* [What needs to be done]:
Transcribe the records below exactly, from their first line through the line containing "The hexagon nut in dark". Omit every line after it.
....
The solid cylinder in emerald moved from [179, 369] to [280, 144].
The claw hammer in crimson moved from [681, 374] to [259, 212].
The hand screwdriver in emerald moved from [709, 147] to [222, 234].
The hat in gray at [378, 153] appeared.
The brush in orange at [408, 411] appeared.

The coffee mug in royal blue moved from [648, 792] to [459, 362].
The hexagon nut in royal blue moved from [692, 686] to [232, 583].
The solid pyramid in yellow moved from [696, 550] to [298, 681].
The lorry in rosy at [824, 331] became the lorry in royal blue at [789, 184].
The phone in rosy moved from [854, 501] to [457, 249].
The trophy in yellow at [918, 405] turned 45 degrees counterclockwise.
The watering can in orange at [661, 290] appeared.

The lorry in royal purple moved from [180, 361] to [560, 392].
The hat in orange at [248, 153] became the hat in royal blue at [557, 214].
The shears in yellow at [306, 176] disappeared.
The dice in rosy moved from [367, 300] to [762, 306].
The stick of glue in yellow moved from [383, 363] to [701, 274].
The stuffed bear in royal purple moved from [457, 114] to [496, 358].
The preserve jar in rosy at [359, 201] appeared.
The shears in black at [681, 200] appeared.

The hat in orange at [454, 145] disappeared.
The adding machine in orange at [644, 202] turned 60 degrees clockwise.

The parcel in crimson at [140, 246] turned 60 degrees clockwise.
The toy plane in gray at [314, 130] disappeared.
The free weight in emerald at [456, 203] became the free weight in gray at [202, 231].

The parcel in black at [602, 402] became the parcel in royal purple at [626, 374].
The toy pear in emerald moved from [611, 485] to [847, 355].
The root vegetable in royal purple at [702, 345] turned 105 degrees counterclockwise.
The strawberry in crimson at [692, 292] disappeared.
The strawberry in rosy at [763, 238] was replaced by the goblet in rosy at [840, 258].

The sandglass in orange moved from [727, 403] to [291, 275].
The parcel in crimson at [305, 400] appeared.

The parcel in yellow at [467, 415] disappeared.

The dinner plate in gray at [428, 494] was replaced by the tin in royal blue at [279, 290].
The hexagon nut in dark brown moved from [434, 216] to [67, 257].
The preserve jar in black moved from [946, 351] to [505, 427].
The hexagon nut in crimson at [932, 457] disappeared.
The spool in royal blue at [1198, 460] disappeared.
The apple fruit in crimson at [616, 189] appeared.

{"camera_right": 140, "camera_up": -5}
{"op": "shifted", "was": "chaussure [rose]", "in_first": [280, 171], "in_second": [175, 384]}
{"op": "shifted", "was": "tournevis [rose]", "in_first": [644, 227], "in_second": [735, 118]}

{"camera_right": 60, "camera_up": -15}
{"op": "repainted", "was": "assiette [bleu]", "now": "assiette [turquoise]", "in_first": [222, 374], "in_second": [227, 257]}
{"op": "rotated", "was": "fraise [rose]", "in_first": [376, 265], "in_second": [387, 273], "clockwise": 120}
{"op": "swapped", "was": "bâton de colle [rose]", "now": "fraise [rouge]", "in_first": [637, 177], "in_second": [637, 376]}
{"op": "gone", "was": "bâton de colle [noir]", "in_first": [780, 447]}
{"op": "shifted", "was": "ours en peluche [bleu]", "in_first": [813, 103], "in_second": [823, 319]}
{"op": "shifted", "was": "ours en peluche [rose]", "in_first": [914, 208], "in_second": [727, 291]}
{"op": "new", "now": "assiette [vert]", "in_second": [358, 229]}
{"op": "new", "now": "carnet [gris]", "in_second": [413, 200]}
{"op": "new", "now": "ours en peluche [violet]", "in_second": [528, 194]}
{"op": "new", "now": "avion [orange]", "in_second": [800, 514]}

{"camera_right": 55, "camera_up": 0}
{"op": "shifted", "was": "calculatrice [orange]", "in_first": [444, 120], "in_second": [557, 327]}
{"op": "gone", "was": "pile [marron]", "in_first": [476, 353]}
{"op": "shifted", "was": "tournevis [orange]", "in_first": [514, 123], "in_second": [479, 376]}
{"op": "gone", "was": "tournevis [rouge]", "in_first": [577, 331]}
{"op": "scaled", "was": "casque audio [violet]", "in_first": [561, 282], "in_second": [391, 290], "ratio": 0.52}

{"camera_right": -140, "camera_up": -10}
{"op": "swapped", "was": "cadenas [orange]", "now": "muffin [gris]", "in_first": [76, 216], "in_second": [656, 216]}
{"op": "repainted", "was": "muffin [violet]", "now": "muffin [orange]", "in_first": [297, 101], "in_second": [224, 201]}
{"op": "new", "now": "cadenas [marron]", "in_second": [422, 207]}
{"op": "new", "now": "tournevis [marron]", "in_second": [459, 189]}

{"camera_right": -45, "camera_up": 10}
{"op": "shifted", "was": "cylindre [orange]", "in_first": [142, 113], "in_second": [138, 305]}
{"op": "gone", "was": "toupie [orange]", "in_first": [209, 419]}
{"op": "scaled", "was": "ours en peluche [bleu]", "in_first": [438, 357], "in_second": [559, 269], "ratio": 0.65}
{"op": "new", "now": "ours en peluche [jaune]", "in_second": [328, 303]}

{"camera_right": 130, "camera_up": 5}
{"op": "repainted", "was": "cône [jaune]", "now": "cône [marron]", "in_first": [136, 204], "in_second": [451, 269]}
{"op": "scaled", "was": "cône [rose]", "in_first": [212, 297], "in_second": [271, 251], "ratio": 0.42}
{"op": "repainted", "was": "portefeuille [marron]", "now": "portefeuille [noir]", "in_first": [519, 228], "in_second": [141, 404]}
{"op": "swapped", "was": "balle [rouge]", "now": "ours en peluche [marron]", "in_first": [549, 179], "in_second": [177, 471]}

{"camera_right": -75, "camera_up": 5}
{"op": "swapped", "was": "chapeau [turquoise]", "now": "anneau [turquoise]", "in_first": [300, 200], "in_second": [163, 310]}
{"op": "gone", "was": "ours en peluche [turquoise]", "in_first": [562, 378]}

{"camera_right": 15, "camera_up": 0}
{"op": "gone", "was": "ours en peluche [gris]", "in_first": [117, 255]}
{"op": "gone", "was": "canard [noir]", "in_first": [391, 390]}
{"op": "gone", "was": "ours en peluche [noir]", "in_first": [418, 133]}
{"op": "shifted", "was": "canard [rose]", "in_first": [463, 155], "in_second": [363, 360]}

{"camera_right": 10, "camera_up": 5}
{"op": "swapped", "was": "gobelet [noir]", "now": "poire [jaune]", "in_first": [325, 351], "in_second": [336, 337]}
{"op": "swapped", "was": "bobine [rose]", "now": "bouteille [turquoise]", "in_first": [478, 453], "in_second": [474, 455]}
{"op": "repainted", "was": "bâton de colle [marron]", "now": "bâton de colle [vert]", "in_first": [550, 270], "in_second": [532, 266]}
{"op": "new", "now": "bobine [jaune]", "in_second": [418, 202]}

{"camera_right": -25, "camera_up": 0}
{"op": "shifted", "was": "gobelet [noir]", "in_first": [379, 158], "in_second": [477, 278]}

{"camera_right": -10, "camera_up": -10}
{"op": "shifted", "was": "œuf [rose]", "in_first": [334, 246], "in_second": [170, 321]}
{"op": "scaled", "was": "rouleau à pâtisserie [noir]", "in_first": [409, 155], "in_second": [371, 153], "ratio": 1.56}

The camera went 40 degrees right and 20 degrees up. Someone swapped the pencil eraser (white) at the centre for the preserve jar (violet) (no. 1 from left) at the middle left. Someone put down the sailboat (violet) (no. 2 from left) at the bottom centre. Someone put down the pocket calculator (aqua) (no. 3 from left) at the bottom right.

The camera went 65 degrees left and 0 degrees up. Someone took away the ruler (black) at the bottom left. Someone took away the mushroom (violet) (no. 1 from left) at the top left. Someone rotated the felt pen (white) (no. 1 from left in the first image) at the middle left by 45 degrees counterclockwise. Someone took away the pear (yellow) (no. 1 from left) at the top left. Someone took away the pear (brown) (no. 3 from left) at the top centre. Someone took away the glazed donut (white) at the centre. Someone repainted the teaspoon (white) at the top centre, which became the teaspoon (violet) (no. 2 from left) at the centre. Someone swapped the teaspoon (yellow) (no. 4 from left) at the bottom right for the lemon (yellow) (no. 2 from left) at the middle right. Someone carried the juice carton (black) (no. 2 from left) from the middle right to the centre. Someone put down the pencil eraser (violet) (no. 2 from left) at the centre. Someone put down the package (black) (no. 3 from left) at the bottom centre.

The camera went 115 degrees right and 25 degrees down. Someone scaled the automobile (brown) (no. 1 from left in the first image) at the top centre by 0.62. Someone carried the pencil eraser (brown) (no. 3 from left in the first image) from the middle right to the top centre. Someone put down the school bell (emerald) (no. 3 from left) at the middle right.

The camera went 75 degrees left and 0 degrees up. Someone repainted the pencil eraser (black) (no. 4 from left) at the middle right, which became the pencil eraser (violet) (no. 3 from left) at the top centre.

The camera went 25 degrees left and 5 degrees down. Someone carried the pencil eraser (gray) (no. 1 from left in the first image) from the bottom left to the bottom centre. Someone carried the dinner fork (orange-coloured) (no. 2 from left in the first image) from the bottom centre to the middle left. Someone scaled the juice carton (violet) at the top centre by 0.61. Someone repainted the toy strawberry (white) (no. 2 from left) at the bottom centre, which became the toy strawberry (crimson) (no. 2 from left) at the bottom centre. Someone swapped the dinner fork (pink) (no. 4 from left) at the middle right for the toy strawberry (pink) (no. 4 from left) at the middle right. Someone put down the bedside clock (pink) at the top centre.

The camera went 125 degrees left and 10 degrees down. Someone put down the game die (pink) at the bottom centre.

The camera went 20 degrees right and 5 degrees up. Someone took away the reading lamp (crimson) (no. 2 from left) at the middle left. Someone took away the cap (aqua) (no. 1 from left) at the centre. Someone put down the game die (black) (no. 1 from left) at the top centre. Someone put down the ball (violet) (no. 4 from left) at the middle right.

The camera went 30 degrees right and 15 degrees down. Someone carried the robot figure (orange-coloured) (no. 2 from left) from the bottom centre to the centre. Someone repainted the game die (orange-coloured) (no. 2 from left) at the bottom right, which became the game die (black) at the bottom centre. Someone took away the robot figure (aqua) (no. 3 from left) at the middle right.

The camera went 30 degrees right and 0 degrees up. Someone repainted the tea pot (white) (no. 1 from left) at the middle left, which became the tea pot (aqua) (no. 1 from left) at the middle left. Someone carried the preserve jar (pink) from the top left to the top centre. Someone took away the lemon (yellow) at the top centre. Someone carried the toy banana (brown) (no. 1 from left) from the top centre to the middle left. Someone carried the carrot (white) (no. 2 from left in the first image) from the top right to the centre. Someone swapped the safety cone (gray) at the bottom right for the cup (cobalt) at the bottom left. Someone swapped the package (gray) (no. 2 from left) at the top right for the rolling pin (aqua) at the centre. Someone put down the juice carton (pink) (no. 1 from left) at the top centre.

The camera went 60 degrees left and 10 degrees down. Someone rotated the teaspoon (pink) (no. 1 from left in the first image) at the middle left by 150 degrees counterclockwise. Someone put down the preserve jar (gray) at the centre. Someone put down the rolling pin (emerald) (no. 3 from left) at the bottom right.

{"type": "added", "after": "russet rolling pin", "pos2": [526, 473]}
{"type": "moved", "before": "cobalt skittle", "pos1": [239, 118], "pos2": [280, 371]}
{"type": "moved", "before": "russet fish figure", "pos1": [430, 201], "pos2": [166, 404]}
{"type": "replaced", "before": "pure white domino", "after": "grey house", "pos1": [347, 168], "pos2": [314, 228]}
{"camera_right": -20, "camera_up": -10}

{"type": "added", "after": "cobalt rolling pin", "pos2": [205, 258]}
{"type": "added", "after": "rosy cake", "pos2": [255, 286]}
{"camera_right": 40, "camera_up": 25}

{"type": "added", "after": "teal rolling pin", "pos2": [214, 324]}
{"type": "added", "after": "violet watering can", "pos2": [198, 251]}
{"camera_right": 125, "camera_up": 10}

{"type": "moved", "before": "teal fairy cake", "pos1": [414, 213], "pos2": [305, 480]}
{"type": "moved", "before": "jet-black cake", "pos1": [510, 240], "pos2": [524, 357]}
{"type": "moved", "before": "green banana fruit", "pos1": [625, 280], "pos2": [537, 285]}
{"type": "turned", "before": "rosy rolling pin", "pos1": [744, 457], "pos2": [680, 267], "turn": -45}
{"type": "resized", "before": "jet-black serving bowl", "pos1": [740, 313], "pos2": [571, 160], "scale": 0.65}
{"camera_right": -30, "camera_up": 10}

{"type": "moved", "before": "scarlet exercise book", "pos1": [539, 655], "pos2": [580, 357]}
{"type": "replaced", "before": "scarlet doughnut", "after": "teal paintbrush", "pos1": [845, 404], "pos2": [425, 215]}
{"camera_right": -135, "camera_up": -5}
....
* [Problem solution]:
The solid cylinder in emerald moved from [179, 369] to [280, 144].
The claw hammer in crimson moved from [681, 374] to [259, 212].
The hand screwdriver in emerald moved from [709, 147] to [222, 234].
The hat in gray at [378, 153] appeared.
The brush in orange at [408, 411] appeared.

The coffee mug in royal blue moved from [648, 792] to [459, 362].
The hexagon nut in royal blue moved from [692, 686] to [232, 583].
The solid pyramid in yellow moved from [696, 550] to [298, 681].
The lorry in rosy at [824, 331] became the lorry in royal blue at [789, 184].
The phone in rosy moved from [854, 501] to [457, 249].
The trophy in yellow at [918, 405] turned 45 degrees counterclockwise.
The watering can in orange at [661, 290] appeared.

The lorry in royal purple moved from [180, 361] to [560, 392].
The hat in orange at [248, 153] became the hat in royal blue at [557, 214].
The shears in yellow at [306, 176] disappeared.
The dice in rosy moved from [367, 300] to [762, 306].
The stick of glue in yellow moved from [383, 363] to [701, 274].
The stuffed bear in royal purple moved from [457, 114] to [496, 358].
The preserve jar in rosy at [359, 201] appeared.
The shears in black at [681, 200] appeared.

The hat in orange at [454, 145] disappeared.
The adding machine in orange at [644, 202] turned 60 degrees clockwise.

The parcel in crimson at [140, 246] turned 60 degrees clockwise.
The toy plane in gray at [314, 130] disappeared.
The free weight in emerald at [456, 203] became the free weight in gray at [202, 231].

The parcel in black at [602, 402] became the parcel in royal purple at [626, 374].
The toy pear in emerald moved from [611, 485] to [847, 355].
The root vegetable in royal purple at [702, 345] turned 105 degrees counterclockwise.
The strawberry in crimson at [692, 292] disappeared.
The strawberry in rosy at [763, 238] was replaced by the goblet in rosy at [840, 258].

The sandglass in orange moved from [727, 403] to [291, 275].
The parcel in crimson at [305, 400] appeared.

The parcel in yellow at [467, 415] disappeared.

The dinner plate in gray at [428, 494] was replaced by the tin in royal blue at [279, 290].
The hexagon nut in dark brown moved from [434, 216] to [67, 257].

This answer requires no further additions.